***** The records *****

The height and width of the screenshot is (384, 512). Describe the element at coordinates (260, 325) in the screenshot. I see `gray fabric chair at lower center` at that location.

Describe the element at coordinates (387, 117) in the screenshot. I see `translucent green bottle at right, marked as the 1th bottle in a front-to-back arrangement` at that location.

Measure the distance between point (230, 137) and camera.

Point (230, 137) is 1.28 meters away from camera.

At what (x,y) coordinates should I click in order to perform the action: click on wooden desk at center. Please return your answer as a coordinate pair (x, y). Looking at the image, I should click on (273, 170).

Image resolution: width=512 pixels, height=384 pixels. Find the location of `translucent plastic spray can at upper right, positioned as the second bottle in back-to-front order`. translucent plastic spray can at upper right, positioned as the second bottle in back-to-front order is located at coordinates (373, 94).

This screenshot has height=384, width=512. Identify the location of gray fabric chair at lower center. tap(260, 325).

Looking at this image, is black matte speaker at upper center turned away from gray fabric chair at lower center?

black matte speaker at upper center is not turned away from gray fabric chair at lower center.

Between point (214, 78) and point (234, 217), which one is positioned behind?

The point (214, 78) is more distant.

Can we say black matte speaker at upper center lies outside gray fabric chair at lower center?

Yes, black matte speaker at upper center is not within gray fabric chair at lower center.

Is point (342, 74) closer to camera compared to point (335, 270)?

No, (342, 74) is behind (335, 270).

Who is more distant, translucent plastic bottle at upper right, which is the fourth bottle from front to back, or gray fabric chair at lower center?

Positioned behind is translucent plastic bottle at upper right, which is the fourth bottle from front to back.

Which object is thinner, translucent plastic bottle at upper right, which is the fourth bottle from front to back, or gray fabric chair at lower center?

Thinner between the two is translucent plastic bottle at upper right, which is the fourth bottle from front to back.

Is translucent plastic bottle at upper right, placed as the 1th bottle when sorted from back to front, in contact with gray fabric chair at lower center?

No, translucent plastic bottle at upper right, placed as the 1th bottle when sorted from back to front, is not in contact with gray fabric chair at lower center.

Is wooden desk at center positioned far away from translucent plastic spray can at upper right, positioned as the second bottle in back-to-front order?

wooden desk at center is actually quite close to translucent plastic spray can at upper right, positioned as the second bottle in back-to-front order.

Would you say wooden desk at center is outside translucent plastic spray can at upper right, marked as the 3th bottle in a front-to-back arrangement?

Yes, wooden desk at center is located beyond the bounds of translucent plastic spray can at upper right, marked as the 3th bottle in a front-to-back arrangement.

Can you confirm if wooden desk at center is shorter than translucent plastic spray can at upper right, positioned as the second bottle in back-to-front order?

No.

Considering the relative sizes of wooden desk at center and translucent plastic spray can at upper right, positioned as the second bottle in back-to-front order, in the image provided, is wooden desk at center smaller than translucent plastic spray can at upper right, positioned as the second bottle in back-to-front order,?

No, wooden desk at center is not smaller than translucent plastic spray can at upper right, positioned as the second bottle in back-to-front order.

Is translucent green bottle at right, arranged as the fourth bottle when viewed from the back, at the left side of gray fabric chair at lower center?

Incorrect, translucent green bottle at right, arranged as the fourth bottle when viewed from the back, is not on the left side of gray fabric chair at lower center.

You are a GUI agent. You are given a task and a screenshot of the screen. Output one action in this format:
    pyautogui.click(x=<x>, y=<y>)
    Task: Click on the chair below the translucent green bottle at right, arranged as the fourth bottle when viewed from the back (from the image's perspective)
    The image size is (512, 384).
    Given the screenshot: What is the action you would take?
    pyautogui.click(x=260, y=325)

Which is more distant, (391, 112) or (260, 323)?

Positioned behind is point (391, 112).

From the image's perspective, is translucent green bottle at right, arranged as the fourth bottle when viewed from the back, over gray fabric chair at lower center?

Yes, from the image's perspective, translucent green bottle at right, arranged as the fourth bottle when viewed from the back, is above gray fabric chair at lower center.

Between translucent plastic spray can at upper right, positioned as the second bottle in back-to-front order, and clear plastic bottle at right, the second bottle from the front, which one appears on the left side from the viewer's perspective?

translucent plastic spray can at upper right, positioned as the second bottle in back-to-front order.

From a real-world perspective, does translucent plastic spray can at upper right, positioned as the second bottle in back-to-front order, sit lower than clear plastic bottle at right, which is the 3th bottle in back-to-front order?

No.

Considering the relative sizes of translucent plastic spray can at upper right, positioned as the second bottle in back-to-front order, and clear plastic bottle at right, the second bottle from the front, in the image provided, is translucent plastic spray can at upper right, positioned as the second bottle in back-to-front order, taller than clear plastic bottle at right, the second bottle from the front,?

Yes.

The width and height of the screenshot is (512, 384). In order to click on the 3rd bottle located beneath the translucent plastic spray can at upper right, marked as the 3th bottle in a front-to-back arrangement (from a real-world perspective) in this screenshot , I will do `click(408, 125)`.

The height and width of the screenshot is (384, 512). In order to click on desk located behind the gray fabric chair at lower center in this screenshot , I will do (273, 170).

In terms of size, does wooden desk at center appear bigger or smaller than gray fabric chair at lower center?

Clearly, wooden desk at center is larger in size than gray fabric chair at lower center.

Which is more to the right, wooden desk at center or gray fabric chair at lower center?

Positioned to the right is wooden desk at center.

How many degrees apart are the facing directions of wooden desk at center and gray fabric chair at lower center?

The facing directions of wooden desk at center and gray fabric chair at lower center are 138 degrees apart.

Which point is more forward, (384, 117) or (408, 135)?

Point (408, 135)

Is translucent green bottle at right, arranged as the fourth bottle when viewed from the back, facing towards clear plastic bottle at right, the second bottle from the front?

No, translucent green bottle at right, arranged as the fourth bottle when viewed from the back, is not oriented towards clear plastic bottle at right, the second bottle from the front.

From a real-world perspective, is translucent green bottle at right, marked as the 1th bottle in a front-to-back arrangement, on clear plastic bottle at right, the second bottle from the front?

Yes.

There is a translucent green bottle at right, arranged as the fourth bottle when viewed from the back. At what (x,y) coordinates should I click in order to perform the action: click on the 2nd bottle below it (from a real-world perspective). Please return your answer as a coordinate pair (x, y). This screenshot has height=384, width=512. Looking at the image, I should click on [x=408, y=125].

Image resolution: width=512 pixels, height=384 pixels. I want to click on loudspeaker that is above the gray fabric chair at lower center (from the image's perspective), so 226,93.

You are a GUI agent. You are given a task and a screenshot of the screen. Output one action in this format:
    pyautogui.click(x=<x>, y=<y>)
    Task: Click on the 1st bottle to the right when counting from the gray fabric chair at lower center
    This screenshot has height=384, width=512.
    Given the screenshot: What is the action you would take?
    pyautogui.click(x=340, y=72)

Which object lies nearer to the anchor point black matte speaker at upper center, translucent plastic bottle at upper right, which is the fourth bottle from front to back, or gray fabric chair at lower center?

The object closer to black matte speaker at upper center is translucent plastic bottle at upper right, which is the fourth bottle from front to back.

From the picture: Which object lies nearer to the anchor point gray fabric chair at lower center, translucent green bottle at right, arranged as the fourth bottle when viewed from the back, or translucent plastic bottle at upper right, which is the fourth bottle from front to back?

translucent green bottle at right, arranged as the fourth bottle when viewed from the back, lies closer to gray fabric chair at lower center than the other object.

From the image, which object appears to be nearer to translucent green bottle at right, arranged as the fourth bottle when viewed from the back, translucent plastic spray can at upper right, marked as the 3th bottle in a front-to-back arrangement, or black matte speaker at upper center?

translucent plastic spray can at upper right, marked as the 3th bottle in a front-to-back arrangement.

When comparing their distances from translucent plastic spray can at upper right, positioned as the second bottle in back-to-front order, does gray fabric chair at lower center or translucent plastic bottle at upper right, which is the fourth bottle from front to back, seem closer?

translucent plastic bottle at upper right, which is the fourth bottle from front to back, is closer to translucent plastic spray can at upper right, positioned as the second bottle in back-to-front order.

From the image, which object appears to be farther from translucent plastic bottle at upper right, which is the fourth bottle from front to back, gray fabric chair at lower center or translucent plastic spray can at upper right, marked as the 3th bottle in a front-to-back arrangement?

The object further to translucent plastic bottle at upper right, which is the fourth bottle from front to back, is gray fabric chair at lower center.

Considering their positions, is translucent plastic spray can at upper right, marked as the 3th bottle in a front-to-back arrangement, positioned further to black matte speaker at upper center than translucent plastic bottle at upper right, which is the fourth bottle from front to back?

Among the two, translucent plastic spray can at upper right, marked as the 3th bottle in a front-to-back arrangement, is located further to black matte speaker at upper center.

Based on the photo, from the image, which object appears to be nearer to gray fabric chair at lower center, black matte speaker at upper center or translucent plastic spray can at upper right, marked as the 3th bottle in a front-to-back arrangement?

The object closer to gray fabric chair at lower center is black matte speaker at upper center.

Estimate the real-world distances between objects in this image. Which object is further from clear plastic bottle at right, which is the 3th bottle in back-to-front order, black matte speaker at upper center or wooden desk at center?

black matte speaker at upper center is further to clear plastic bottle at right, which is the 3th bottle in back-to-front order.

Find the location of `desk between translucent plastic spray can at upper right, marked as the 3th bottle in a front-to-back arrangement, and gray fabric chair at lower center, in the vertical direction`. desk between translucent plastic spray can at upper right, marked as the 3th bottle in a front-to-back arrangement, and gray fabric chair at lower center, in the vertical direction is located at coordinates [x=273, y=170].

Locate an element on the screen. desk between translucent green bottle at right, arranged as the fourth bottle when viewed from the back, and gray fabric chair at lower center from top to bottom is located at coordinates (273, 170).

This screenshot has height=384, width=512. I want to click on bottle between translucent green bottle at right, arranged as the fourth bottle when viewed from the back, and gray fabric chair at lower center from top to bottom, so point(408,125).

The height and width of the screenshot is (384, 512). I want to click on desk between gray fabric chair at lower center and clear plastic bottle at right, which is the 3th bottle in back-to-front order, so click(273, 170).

*****

__What you have to do__: Copy the lines above verbatim, from the line containing "Yes, wooden desk" through the line containing "No, wooden desk", both included.

__The output__:
Yes, wooden desk at center is located beyond the bounds of translucent plastic spray can at upper right, marked as the 3th bottle in a front-to-back arrangement.

Can you confirm if wooden desk at center is shorter than translucent plastic spray can at upper right, positioned as the second bottle in back-to-front order?

No.

Considering the relative sizes of wooden desk at center and translucent plastic spray can at upper right, positioned as the second bottle in back-to-front order, in the image provided, is wooden desk at center smaller than translucent plastic spray can at upper right, positioned as the second bottle in back-to-front order,?

No, wooden desk at center is not smaller than translucent plastic spray can at upper right, positioned as the second bottle in back-to-front order.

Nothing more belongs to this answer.